◆ THE TASK
From the line with "U1 pin IN: N14 -> +15V" through the last line of the records below, both ends included, transcribe only those lines, exactly, and omit the pictures.

**** RECORDS

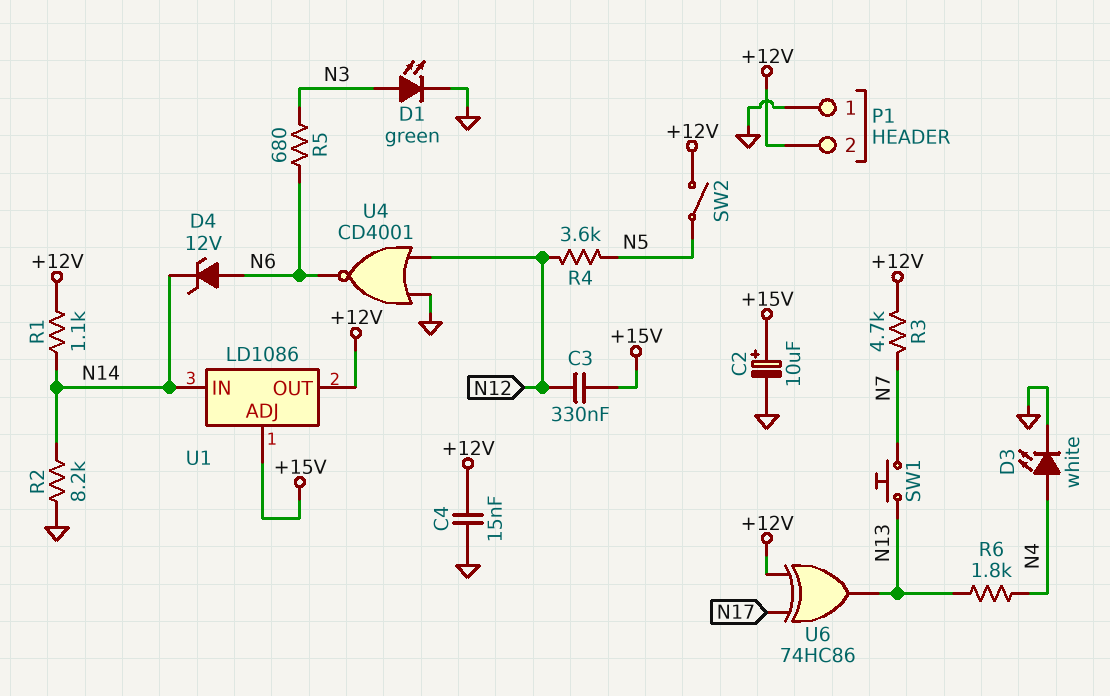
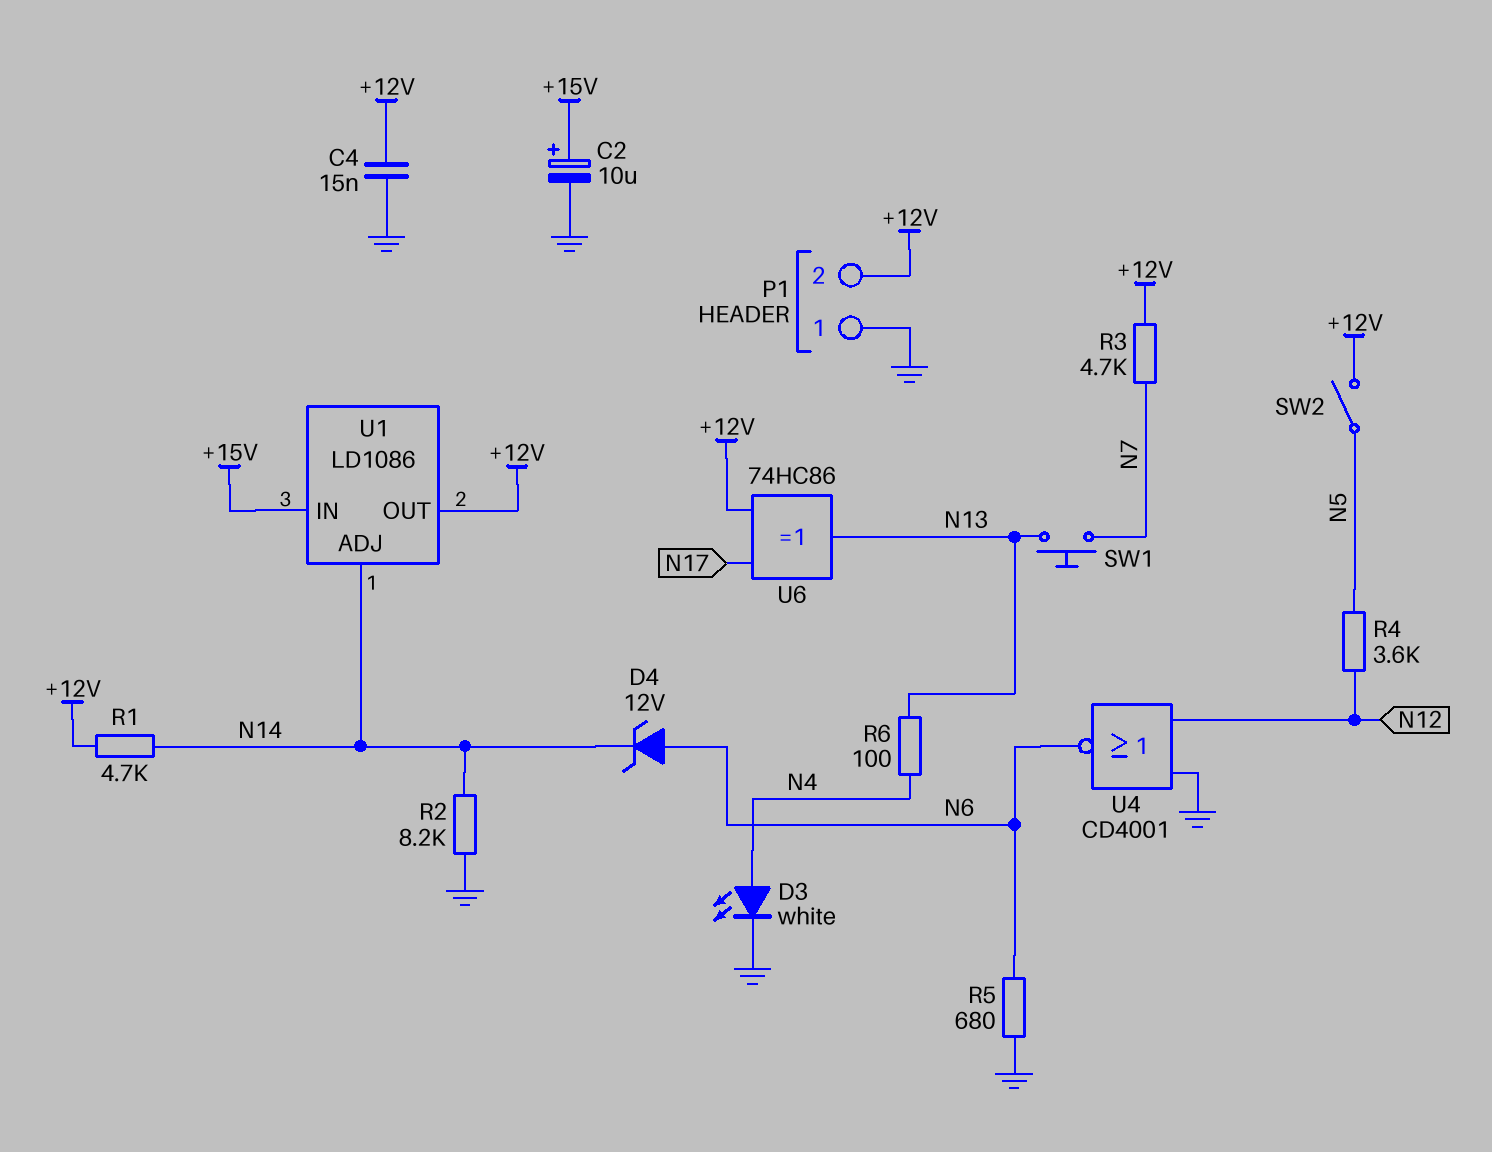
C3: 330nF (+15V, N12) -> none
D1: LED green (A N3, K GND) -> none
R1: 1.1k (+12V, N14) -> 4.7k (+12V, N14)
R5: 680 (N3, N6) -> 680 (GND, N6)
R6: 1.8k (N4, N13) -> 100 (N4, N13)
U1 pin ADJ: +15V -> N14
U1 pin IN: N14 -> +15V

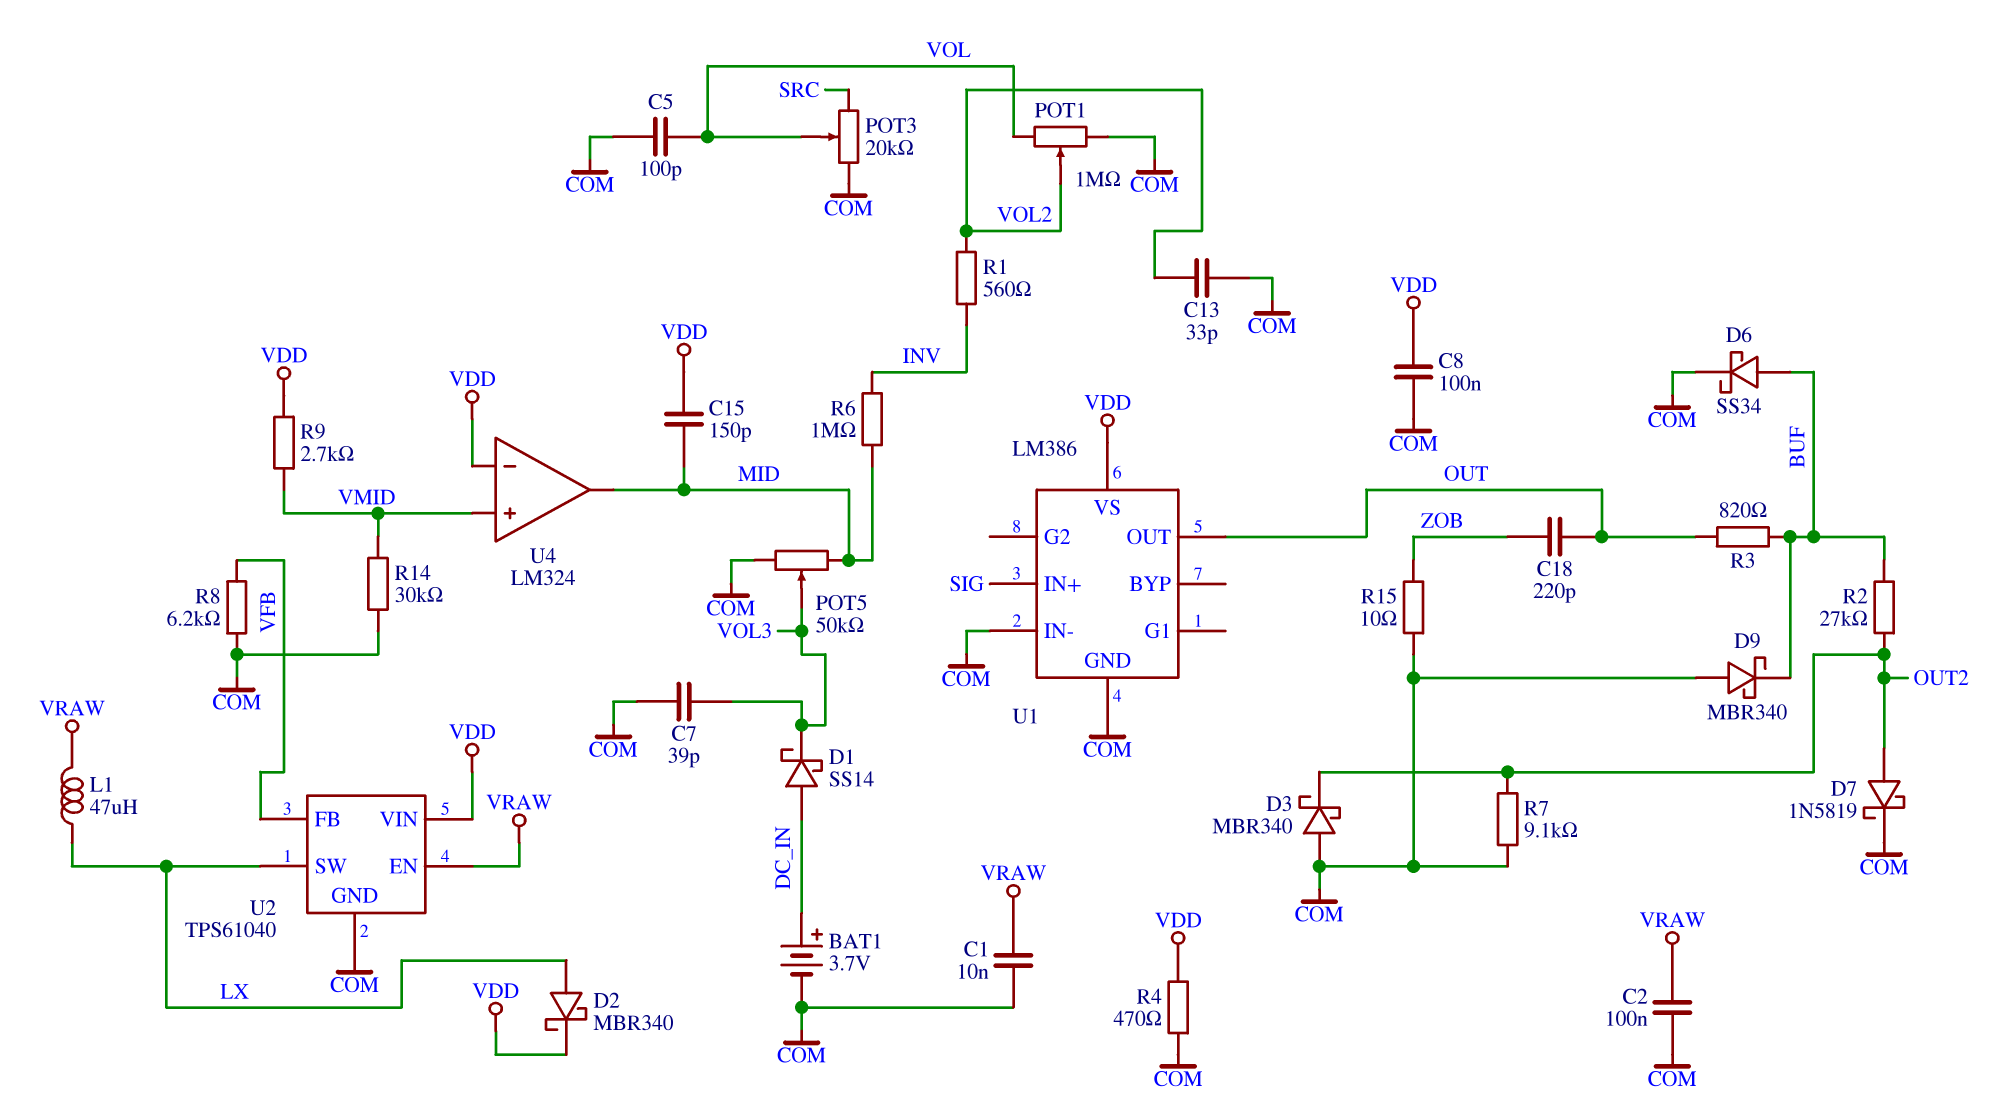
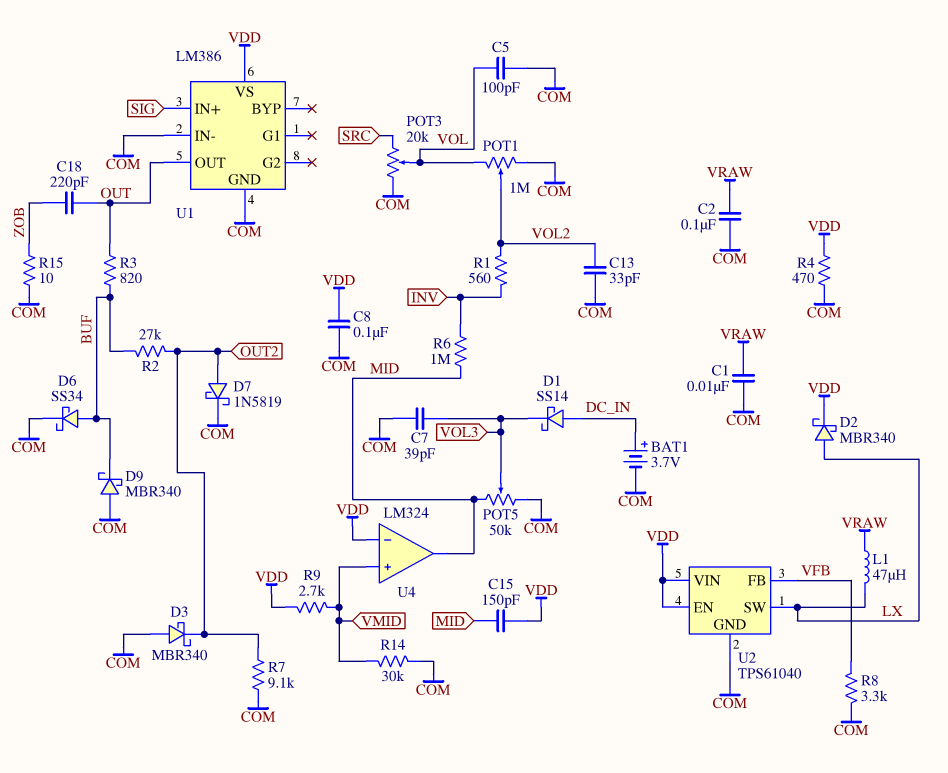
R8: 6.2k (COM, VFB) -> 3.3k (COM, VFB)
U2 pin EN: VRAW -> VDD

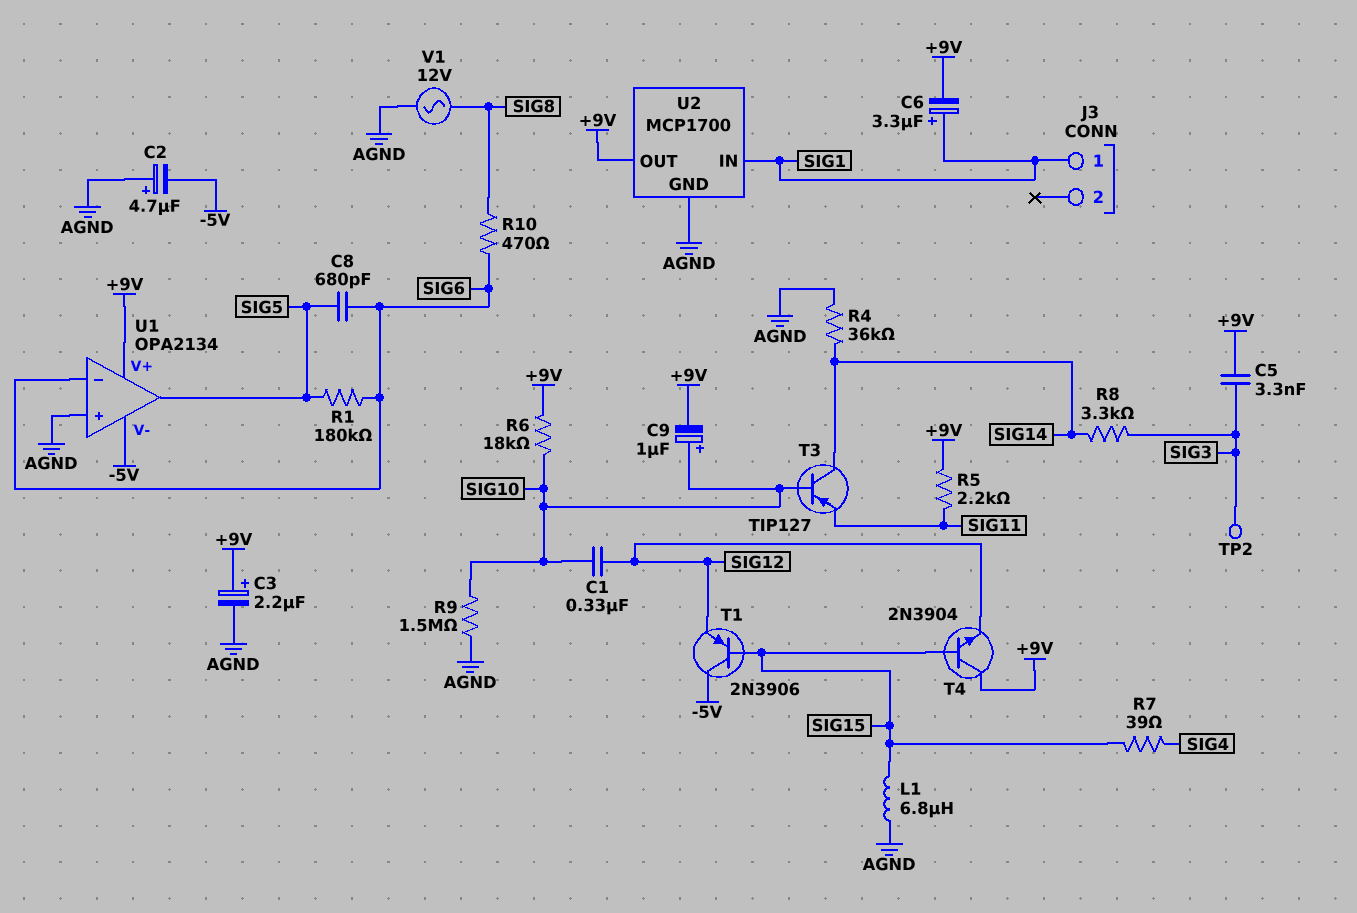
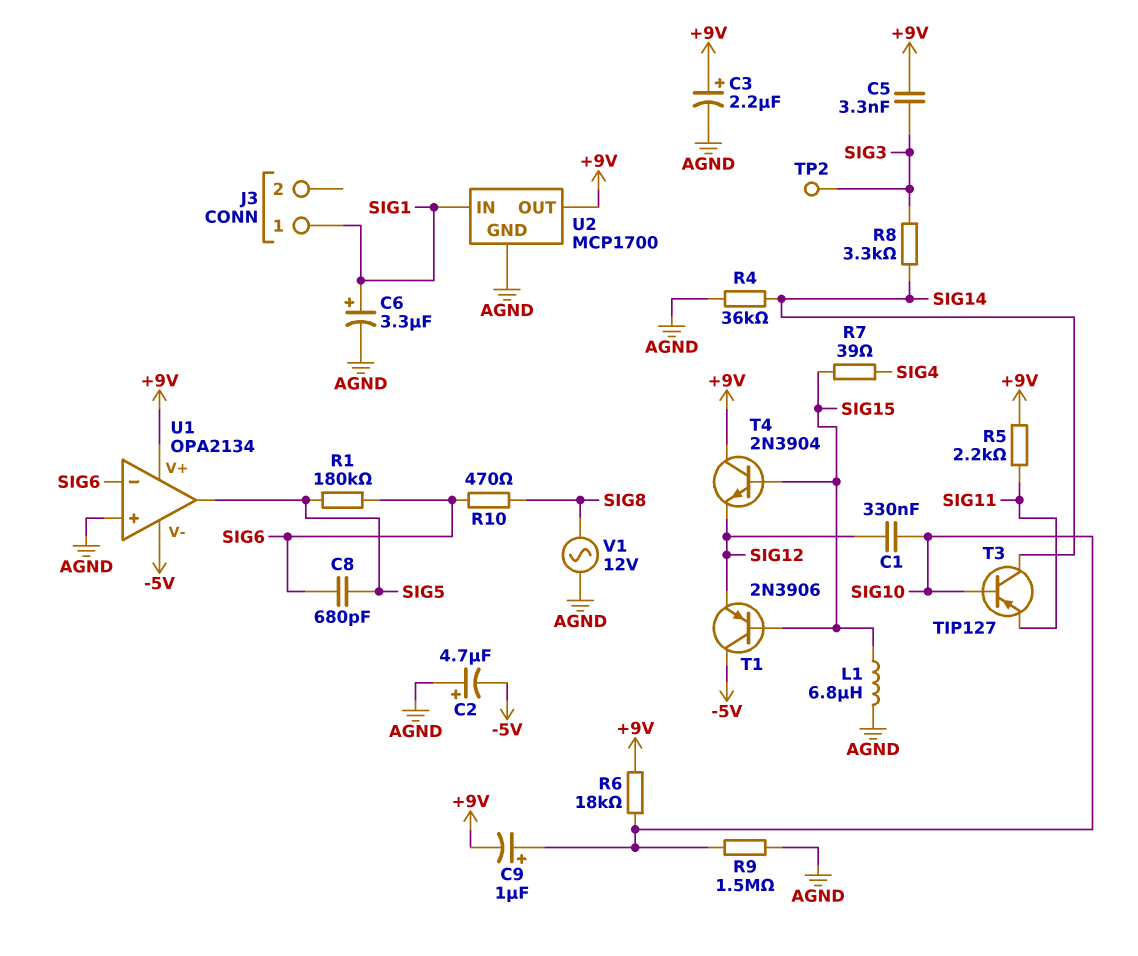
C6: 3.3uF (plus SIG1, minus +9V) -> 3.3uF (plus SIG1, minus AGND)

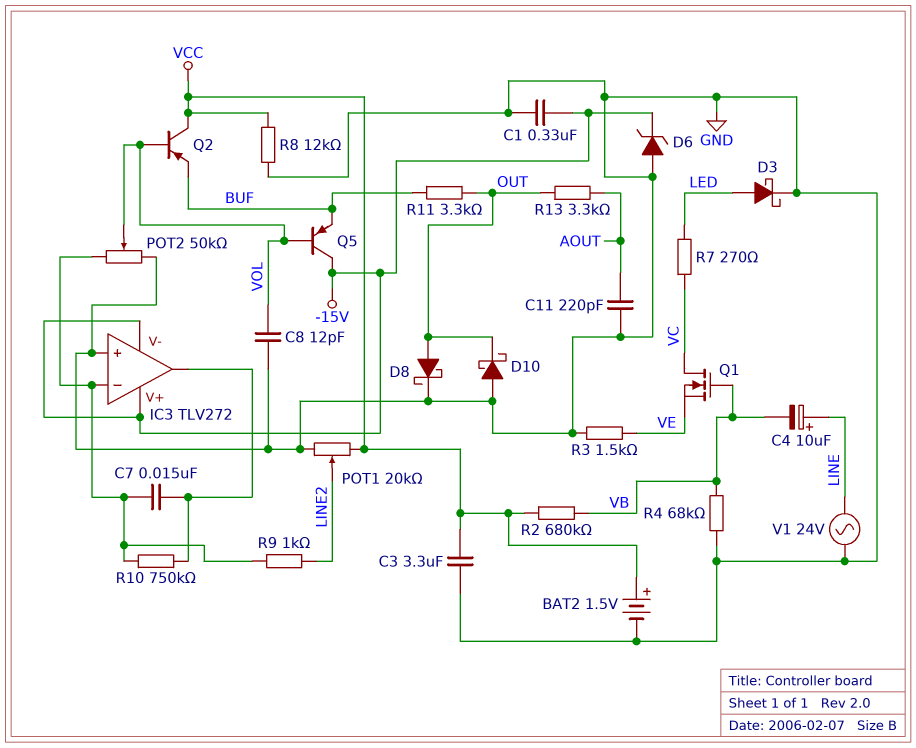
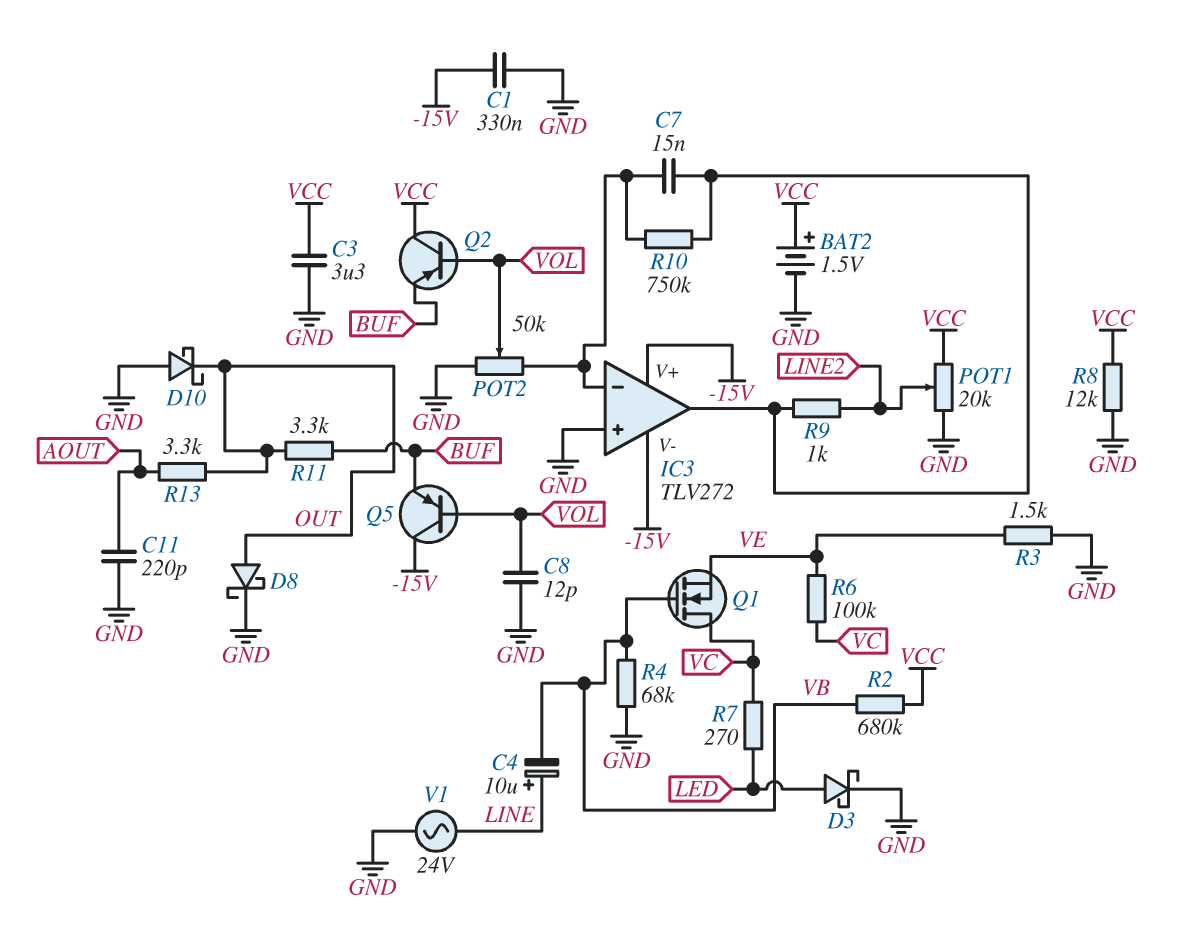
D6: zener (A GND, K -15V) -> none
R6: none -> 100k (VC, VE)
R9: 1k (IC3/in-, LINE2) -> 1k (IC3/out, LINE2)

********

◆ OUTPUT FOR THIS EXERCISE
U1 pin IN: N14 -> +15V

R8: 6.2k (COM, VFB) -> 3.3k (COM, VFB)
U2 pin EN: VRAW -> VDD

C6: 3.3uF (plus SIG1, minus +9V) -> 3.3uF (plus SIG1, minus AGND)

D6: zener (A GND, K -15V) -> none
R6: none -> 100k (VC, VE)
R9: 1k (IC3/in-, LINE2) -> 1k (IC3/out, LINE2)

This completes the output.